**To do:**
From the first line to the last, write out the records exactly.

**Records to use:**
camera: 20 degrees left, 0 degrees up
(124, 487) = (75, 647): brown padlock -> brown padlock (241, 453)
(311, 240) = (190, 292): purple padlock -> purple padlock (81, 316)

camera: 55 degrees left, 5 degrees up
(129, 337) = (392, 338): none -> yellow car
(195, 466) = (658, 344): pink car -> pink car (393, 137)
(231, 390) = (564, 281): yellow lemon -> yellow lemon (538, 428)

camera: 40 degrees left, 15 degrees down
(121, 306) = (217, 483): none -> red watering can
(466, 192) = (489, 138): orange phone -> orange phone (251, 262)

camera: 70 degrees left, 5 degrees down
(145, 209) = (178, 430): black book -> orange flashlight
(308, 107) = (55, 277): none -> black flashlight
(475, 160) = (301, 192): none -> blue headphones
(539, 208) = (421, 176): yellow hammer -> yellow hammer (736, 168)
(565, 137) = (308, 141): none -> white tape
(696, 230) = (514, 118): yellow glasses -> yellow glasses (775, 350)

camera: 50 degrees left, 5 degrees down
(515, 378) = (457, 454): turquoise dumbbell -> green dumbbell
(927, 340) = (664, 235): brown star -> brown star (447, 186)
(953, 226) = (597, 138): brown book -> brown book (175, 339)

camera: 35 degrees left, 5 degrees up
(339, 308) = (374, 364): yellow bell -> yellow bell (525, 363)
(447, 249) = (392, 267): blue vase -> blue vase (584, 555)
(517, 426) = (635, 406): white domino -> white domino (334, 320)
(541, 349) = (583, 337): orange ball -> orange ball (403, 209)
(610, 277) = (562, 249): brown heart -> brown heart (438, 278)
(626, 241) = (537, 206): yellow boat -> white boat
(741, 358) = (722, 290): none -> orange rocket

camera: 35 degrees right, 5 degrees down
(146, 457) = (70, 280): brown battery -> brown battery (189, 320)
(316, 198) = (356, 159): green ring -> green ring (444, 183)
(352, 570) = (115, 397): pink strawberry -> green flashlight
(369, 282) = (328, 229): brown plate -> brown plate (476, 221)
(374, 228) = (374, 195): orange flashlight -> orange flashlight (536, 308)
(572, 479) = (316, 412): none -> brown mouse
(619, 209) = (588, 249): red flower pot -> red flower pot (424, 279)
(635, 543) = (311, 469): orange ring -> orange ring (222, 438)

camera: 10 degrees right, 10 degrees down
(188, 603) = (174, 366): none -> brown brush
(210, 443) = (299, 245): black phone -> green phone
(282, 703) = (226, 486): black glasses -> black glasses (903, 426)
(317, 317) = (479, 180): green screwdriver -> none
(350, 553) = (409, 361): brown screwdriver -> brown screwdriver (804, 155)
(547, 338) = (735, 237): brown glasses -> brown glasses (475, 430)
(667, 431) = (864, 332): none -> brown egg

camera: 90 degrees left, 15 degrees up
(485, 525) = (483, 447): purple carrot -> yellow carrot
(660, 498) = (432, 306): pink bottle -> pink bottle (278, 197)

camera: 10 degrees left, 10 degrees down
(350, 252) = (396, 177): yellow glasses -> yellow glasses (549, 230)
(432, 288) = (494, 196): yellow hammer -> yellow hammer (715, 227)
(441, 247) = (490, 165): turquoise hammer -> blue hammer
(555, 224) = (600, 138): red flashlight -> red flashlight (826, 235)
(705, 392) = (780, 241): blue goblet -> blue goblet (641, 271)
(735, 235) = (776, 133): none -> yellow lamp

**Written answer:**
camera: 20 degrees left, 0 degrees up
(124, 487) = (75, 647): brown padlock -> brown padlock (241, 453)
(311, 240) = (190, 292): purple padlock -> purple padlock (81, 316)

camera: 55 degrees left, 5 degrees up
(129, 337) = (392, 338): none -> yellow car
(195, 466) = (658, 344): pink car -> pink car (393, 137)
(231, 390) = (564, 281): yellow lemon -> yellow lemon (538, 428)

camera: 40 degrees left, 15 degrees down
(121, 306) = (217, 483): none -> red watering can
(466, 192) = (489, 138): orange phone -> orange phone (251, 262)

camera: 70 degrees left, 5 degrees down
(145, 209) = (178, 430): black book -> orange flashlight
(308, 107) = (55, 277): none -> black flashlight
(475, 160) = (301, 192): none -> blue headphones
(539, 208) = (421, 176): yellow hammer -> yellow hammer (736, 168)
(565, 137) = (308, 141): none -> white tape
(696, 230) = (514, 118): yellow glasses -> yellow glasses (775, 350)

camera: 50 degrees left, 5 degrees down
(515, 378) = (457, 454): turquoise dumbbell -> green dumbbell
(927, 340) = (664, 235): brown star -> brown star (447, 186)
(953, 226) = (597, 138): brown book -> brown book (175, 339)

camera: 35 degrees left, 5 degrees up
(339, 308) = (374, 364): yellow bell -> yellow bell (525, 363)
(447, 249) = (392, 267): blue vase -> blue vase (584, 555)
(517, 426) = (635, 406): white domino -> white domino (334, 320)
(541, 349) = (583, 337): orange ball -> orange ball (403, 209)
(610, 277) = (562, 249): brown heart -> brown heart (438, 278)
(626, 241) = (537, 206): yellow boat -> white boat
(741, 358) = (722, 290): none -> orange rocket

camera: 35 degrees right, 5 degrees down
(146, 457) = (70, 280): brown battery -> brown battery (189, 320)
(316, 198) = (356, 159): green ring -> green ring (444, 183)
(352, 570) = (115, 397): pink strawberry -> green flashlight
(369, 282) = (328, 229): brown plate -> brown plate (476, 221)
(374, 228) = (374, 195): orange flashlight -> orange flashlight (536, 308)
(572, 479) = (316, 412): none -> brown mouse
(619, 209) = (588, 249): red flower pot -> red flower pot (424, 279)
(635, 543) = (311, 469): orange ring -> orange ring (222, 438)

camera: 10 degrees right, 10 degrees down
(188, 603) = (174, 366): none -> brown brush
(210, 443) = (299, 245): black phone -> green phone
(282, 703) = (226, 486): black glasses -> black glasses (903, 426)
(317, 317) = (479, 180): green screwdriver -> none
(350, 553) = (409, 361): brown screwdriver -> brown screwdriver (804, 155)
(547, 338) = (735, 237): brown glasses -> brown glasses (475, 430)
(667, 431) = (864, 332): none -> brown egg

camera: 90 degrees left, 15 degrees up
(485, 525) = (483, 447): purple carrot -> yellow carrot
(660, 498) = (432, 306): pink bottle -> pink bottle (278, 197)

camera: 10 degrees left, 10 degrees down
(350, 252) = (396, 177): yellow glasses -> yellow glasses (549, 230)
(432, 288) = (494, 196): yellow hammer -> yellow hammer (715, 227)
(441, 247) = (490, 165): turquoise hammer -> blue hammer
(555, 224) = (600, 138): red flashlight -> red flashlight (826, 235)
(705, 392) = (780, 241): blue goblet -> blue goblet (641, 271)
(735, 235) = (776, 133): none -> yellow lamp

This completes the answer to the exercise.